======== EXERCISE INPUTS ========

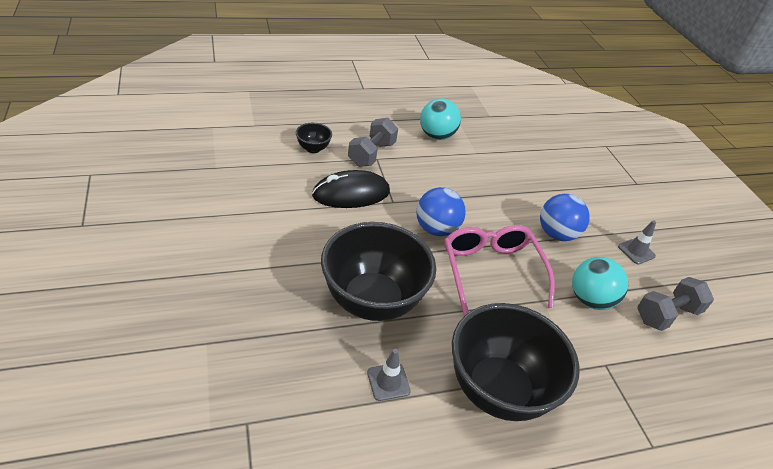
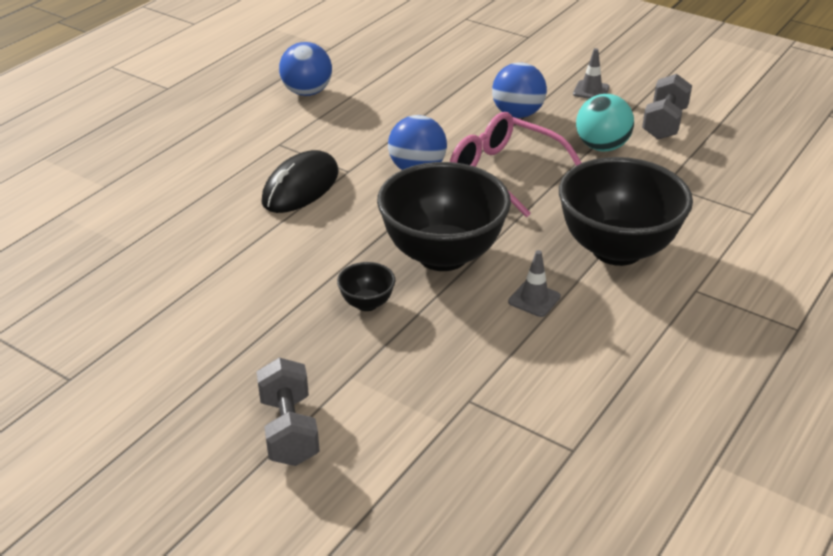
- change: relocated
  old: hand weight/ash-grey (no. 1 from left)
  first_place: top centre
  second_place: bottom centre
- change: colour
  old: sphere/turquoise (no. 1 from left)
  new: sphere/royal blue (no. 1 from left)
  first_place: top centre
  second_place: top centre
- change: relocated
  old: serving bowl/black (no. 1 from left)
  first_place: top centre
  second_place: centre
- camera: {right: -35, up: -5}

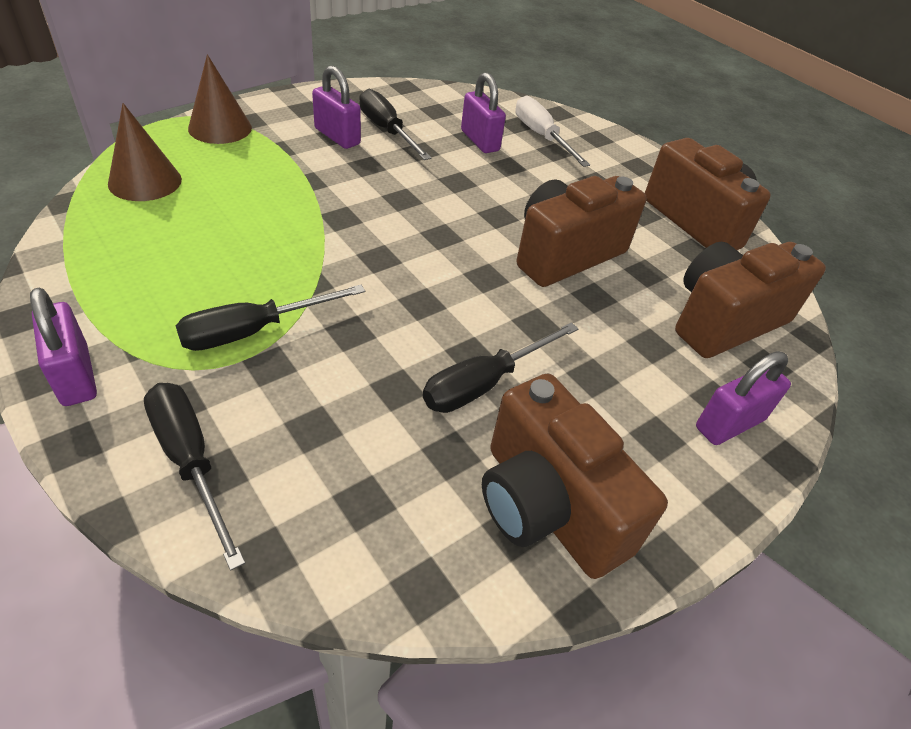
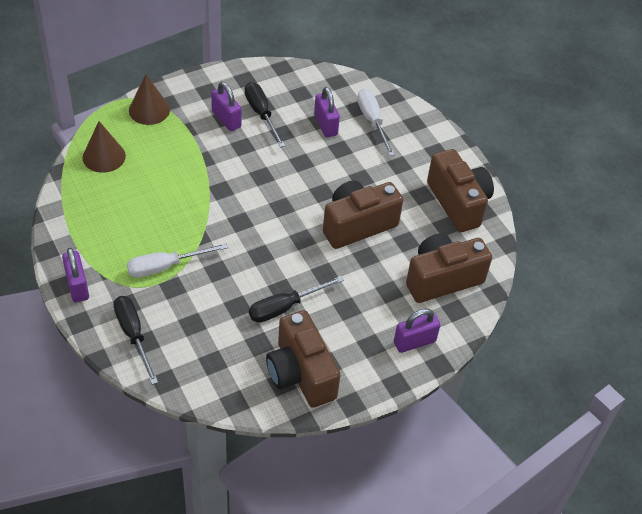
- change: colour
  old: flat screwdriver/black (no. 2 from left)
  new: flat screwdriver/snow-white (no. 1 from left)
  first_place: middle left
  second_place: middle left
- camera: {right: 10, up: 5}

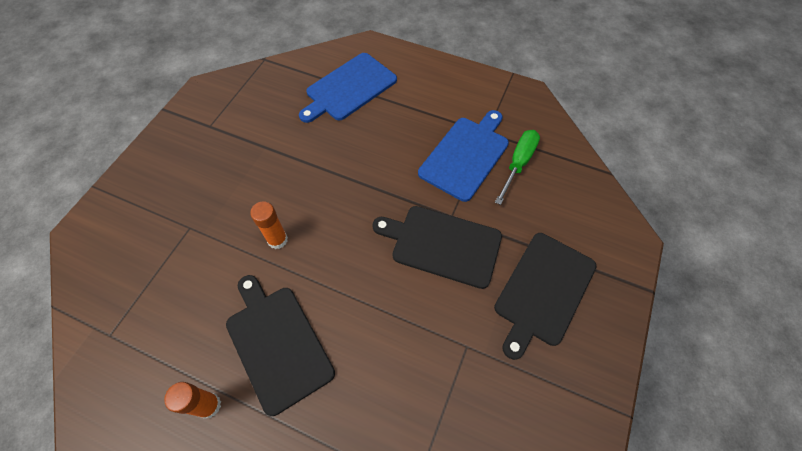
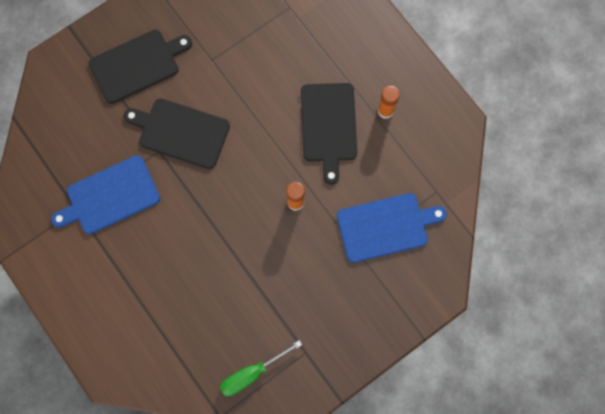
- change: spun
  old: chopping board/black (no. 2 from left)
  first_place: centre
  second_place: top left
  degrees: 150
- change: relocated
  old: flat screwdriver/leaf-green
  first_place: centre
  second_place: bottom centre
- change: relocated
  old: chopping board/royal blue (no. 1 from left in the first image)
  new: chopping board/royal blue (no. 2 from left)
  first_place: top centre
  second_place: centre
- camera: {right: -150, up: 15}

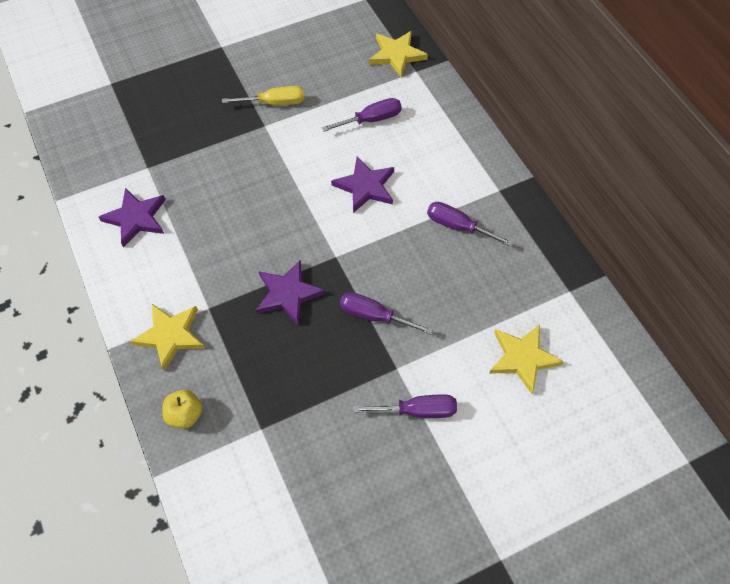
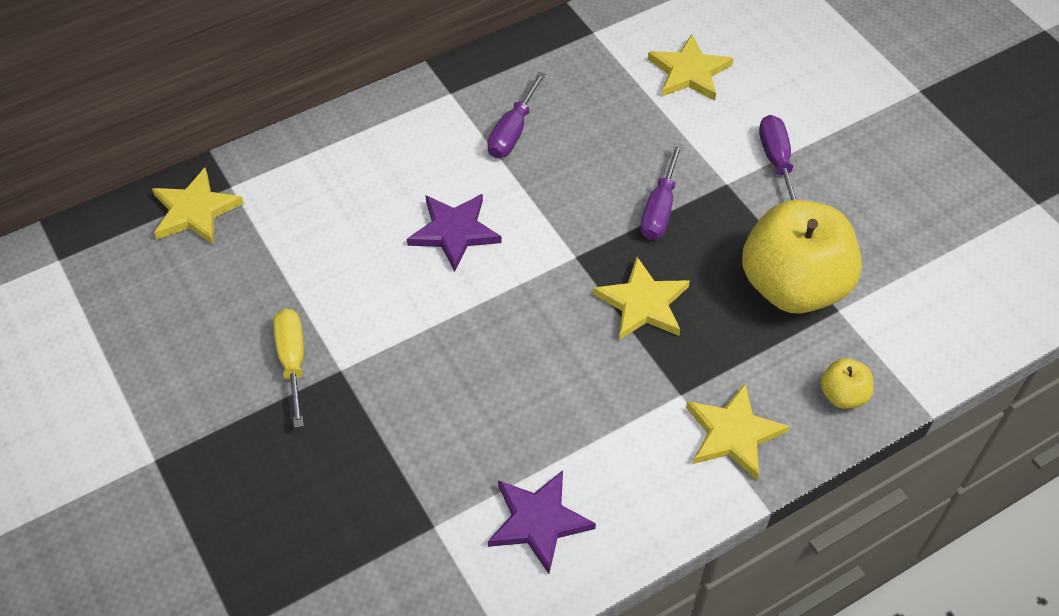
- change: colour
  old: star/violet (no. 2 from left)
  new: star/golden (no. 2 from left)
  first_place: centre
  second_place: centre
- change: appeared
  new: toy apple/golden (no. 1 from left)
  second_place: middle right
- change: missing
  old: flat screwdriver/violet (no. 1 from left)
  first_place: top centre
- camera: {right: -95, up: -5}

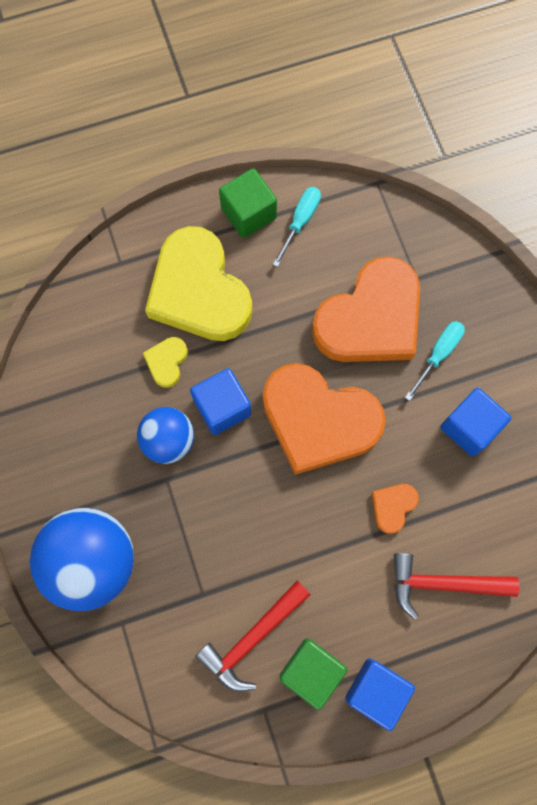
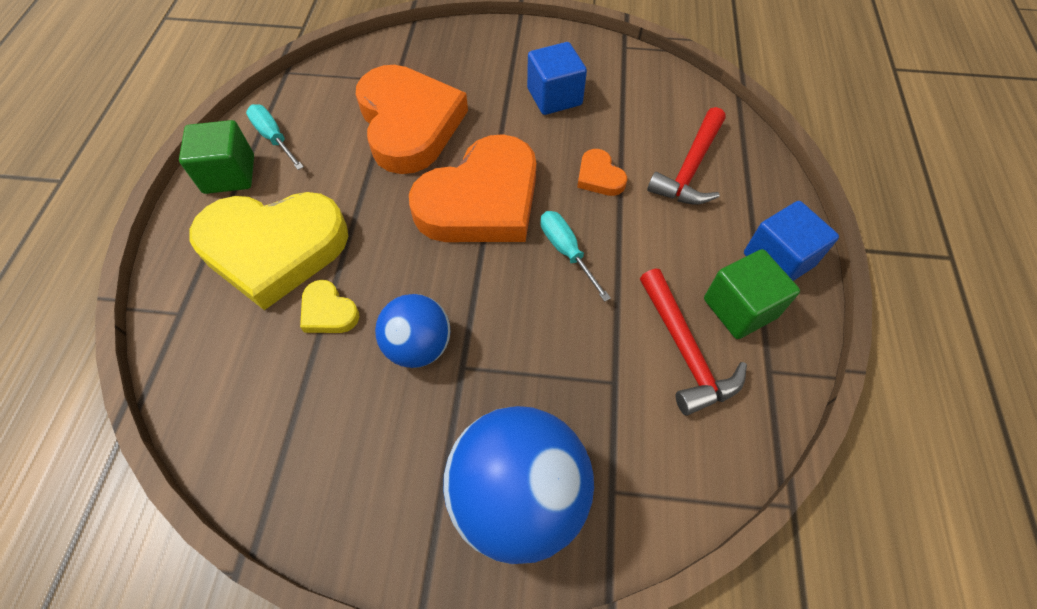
- change: relocated
  old: flat screwdriver/turquoise (no. 2 from left)
  first_place: middle right
  second_place: centre
- change: missing
  old: solid cube/royal blue (no. 1 from left)
  first_place: centre
- camera: {right: -65, up: -15}

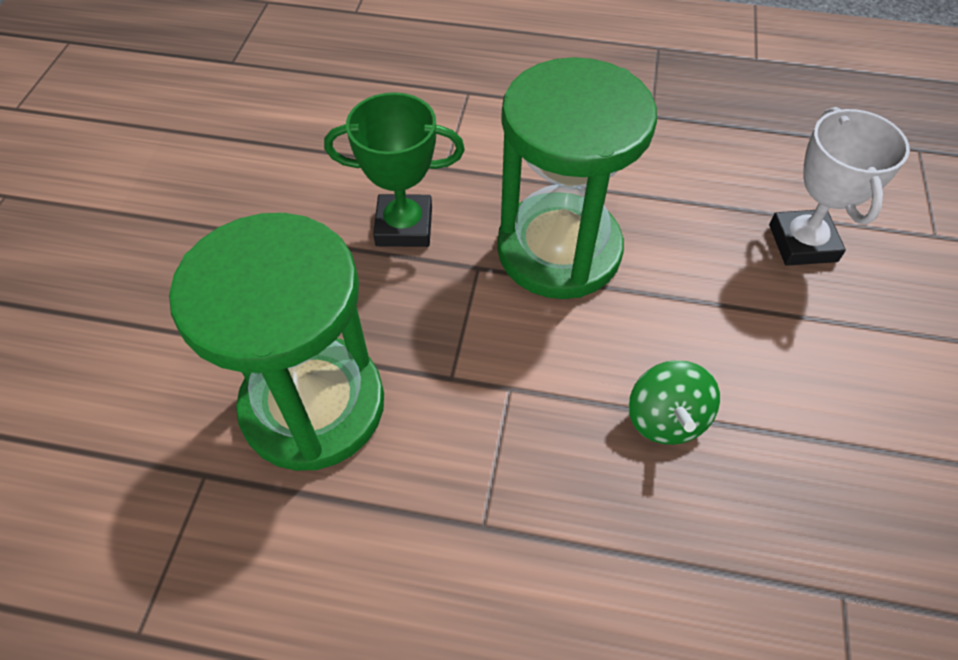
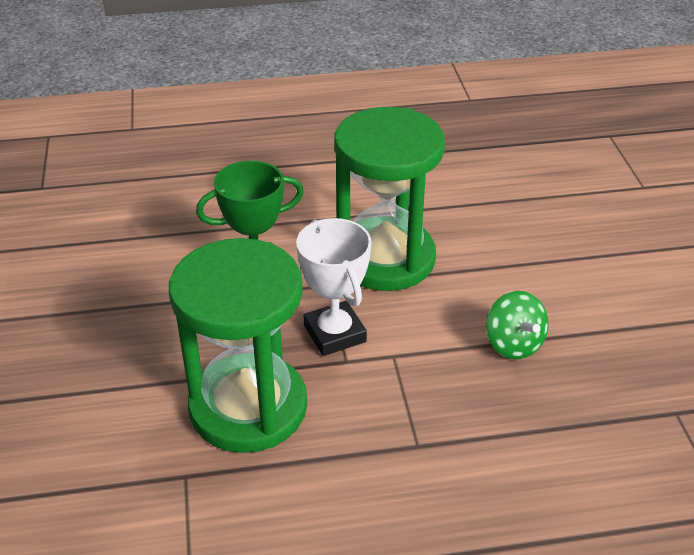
- change: relocated
  old: trophy/snow-white
  first_place: top right
  second_place: centre
- camera: {right: -20, up: -15}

========

#### WHAT IS EXPECTED
In the records above, some lines hold the word "chopping"; copy each such line.

#### ANSWER BELOW
  old: chopping board/black (no. 2 from left)
  old: chopping board/royal blue (no. 1 from left in the first image)
  new: chopping board/royal blue (no. 2 from left)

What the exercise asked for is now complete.